Exercise requirements:
The result should be an exact copy of every record, with no pictures kept.

Available data:
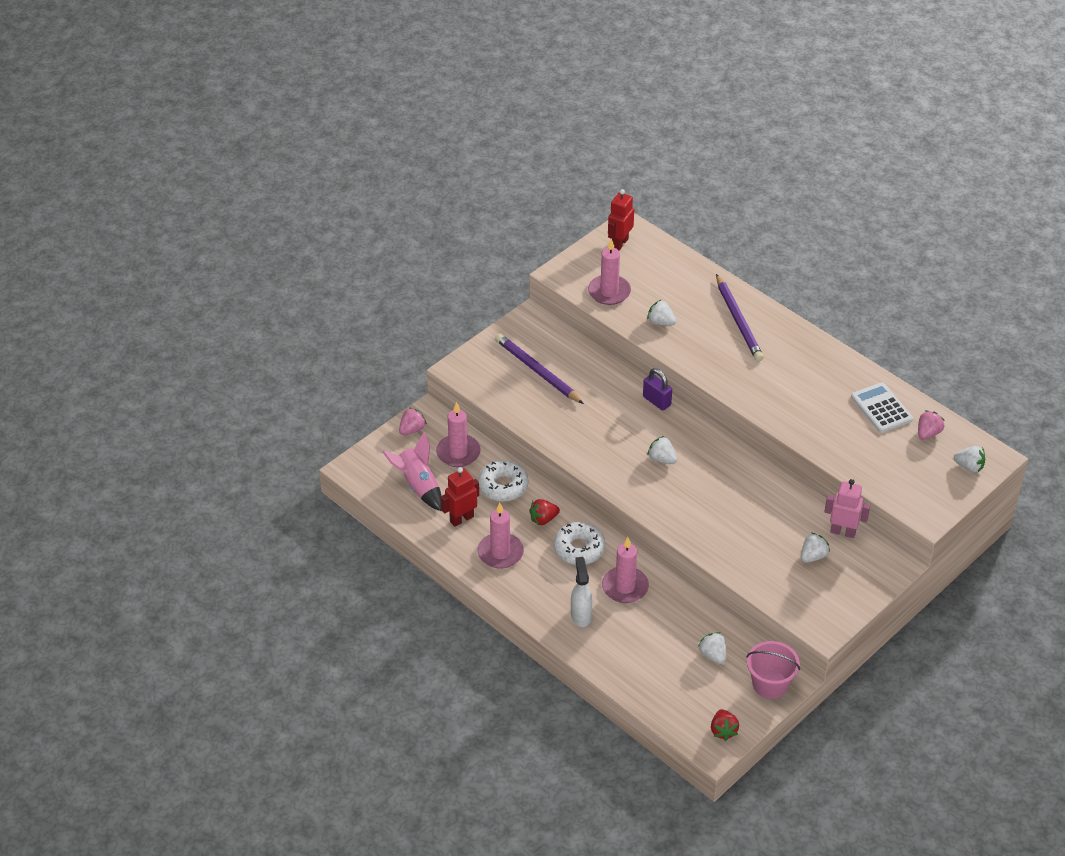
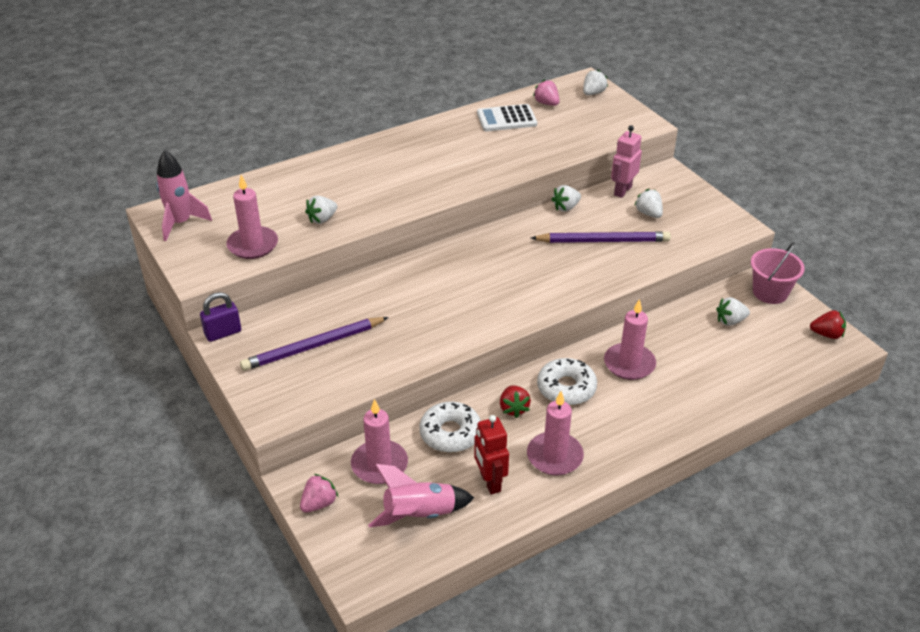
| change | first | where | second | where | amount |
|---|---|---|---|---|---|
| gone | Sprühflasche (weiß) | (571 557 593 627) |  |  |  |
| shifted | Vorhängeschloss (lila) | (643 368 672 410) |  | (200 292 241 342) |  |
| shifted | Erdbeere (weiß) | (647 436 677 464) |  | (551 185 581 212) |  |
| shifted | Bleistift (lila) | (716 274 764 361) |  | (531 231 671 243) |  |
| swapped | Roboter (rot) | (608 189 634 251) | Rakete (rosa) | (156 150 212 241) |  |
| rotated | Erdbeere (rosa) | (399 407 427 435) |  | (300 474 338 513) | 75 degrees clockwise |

Completed task:
| change | first | where | second | where | amount |
|---|---|---|---|---|---|
| gone | Sprühflasche (weiß) | (571 557 593 627) |  |  |  |
| shifted | Vorhängeschloss (lila) | (643 368 672 410) |  | (200 292 241 342) |  |
| shifted | Erdbeere (weiß) | (647 436 677 464) |  | (551 185 581 212) |  |
| shifted | Bleistift (lila) | (716 274 764 361) |  | (531 231 671 243) |  |
| swapped | Roboter (rot) | (608 189 634 251) | Rakete (rosa) | (156 150 212 241) |  |
| rotated | Erdbeere (rosa) | (399 407 427 435) |  | (300 474 338 513) | 75 degrees clockwise |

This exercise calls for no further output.